Problem to solve —
Once the line containing "purple eraser: 5 -> 4" is located in the records below, repeat it and all lines that follow it exactly, leaving out any picture.

Exercise material —
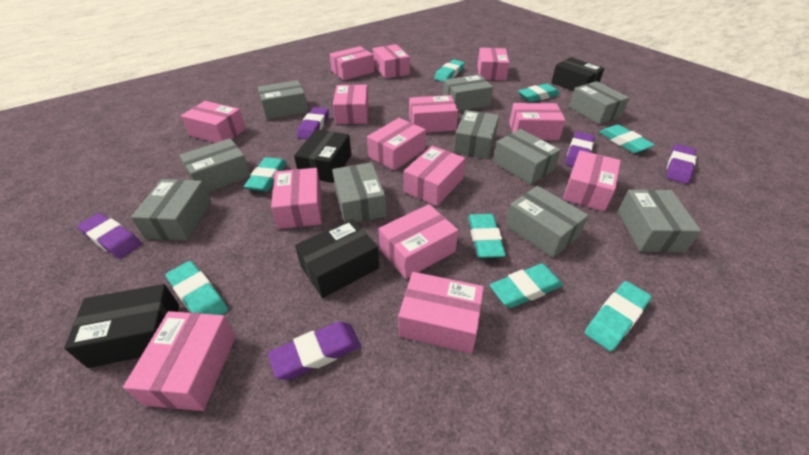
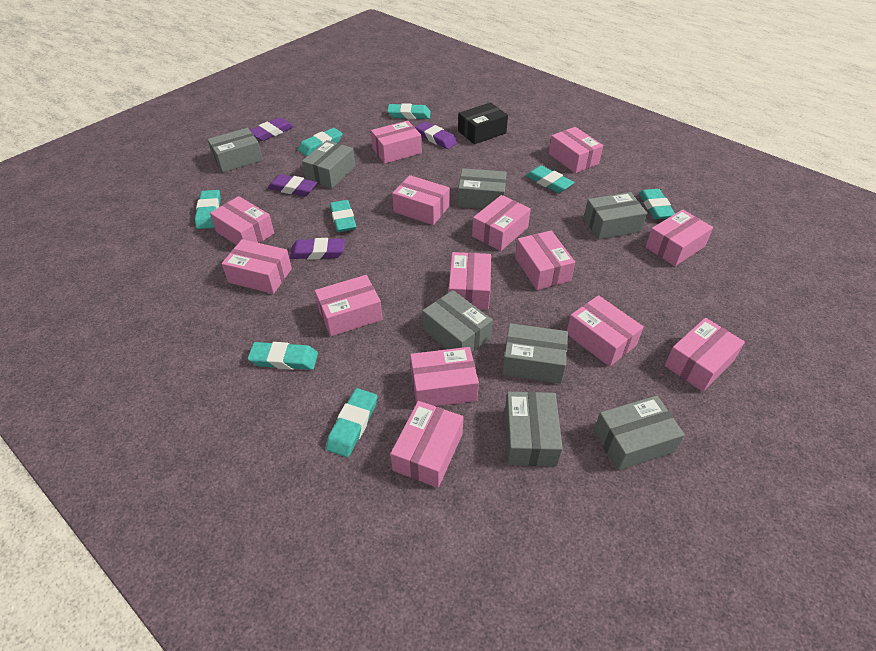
black box: 4 -> 1
grey box: 10 -> 8
purple eraser: 5 -> 4

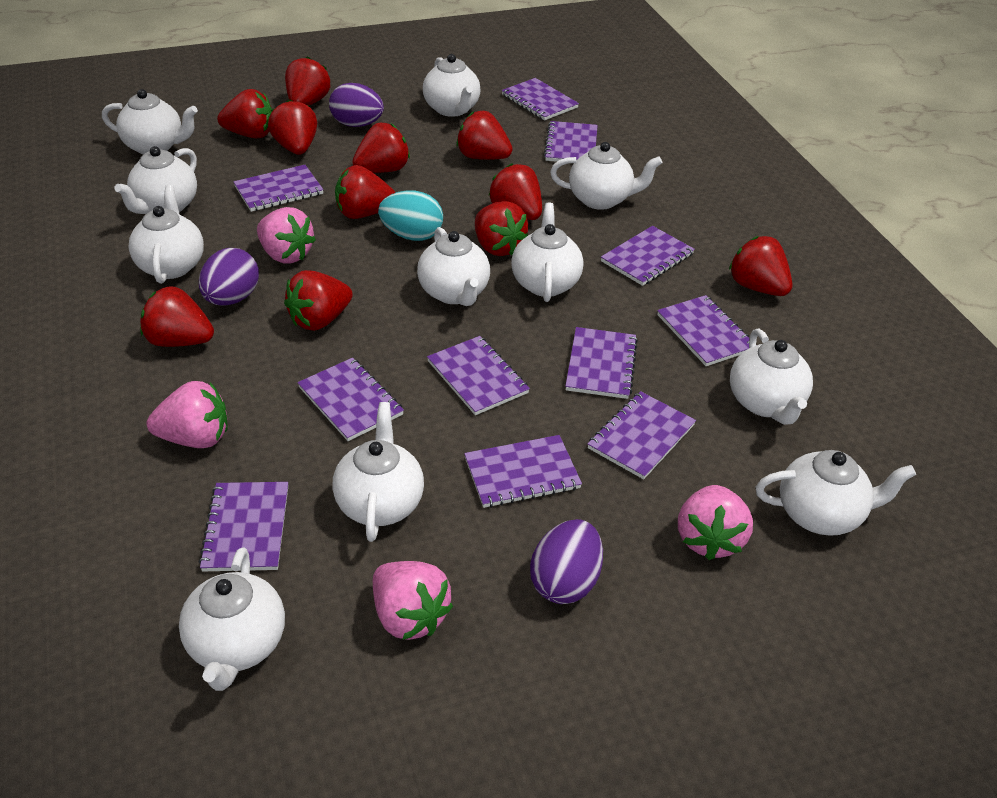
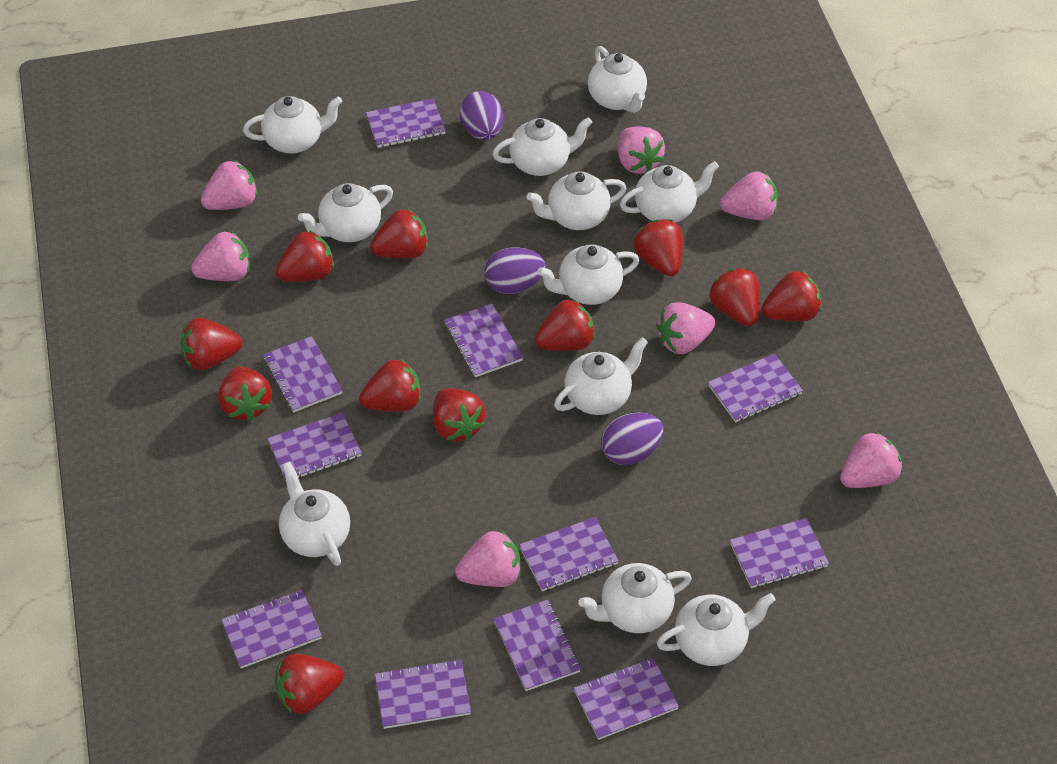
pink strawberry: 4 -> 7
turquoise egg: 1 -> 0

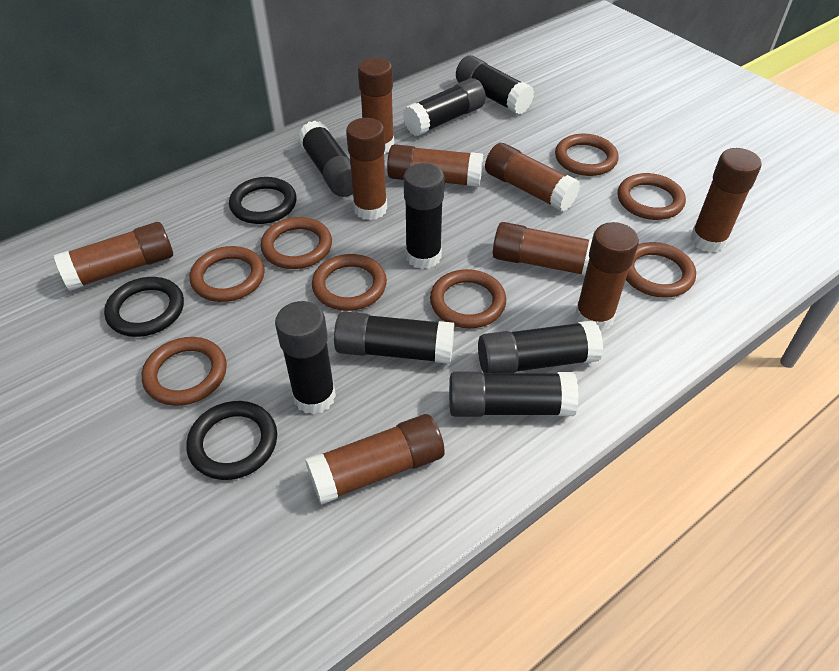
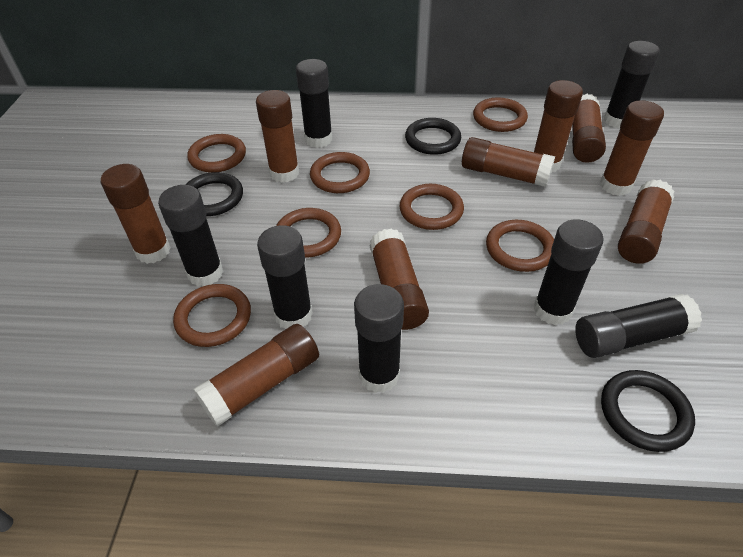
black glue stick: 8 -> 7
brown ring: 8 -> 7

Result for this exercise —
purple eraser: 5 -> 4

pink strawberry: 4 -> 7
turquoise egg: 1 -> 0

black glue stick: 8 -> 7
brown ring: 8 -> 7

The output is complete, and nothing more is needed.